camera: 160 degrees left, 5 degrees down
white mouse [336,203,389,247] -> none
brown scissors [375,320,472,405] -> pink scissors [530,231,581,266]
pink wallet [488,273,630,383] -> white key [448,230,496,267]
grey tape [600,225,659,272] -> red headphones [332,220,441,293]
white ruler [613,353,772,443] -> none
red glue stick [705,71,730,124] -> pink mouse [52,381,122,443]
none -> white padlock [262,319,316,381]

* * *

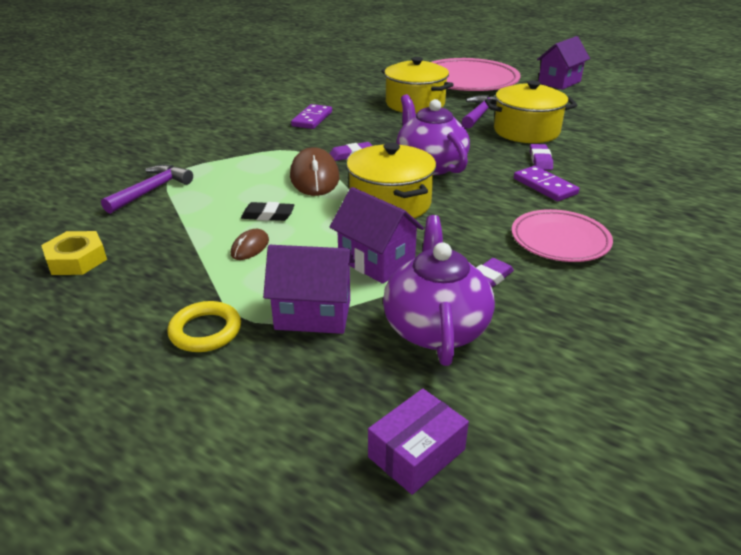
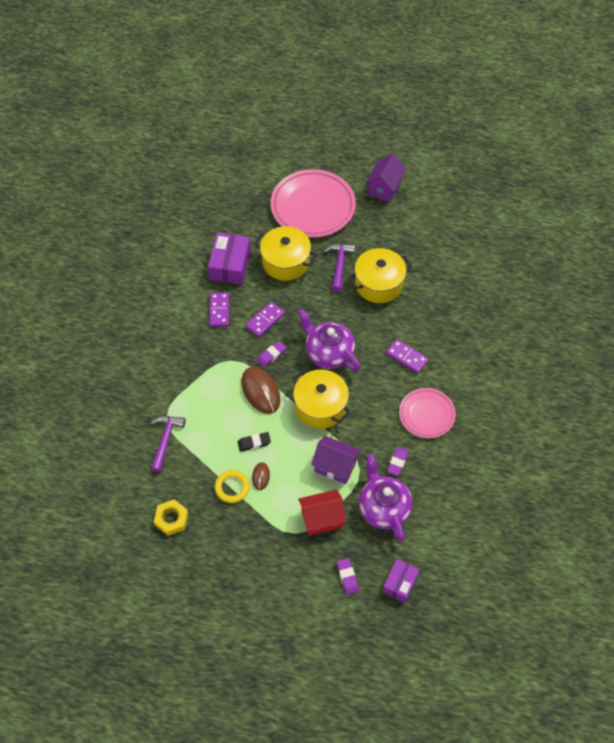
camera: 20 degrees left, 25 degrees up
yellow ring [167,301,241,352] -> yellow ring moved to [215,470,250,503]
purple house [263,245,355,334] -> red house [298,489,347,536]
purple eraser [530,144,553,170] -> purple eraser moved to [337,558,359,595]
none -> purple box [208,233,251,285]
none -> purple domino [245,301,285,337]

* * *

*EXERCISE DIRECTIONS*: Using the data above, transcribe the lines that run from the line with "camera: 160 degrees left, 5 degrees down" to the line with "none -> white padlock [262,319,316,381]", both ends kept, and output nothing else.

*RESULT*:
camera: 160 degrees left, 5 degrees down
white mouse [336,203,389,247] -> none
brown scissors [375,320,472,405] -> pink scissors [530,231,581,266]
pink wallet [488,273,630,383] -> white key [448,230,496,267]
grey tape [600,225,659,272] -> red headphones [332,220,441,293]
white ruler [613,353,772,443] -> none
red glue stick [705,71,730,124] -> pink mouse [52,381,122,443]
none -> white padlock [262,319,316,381]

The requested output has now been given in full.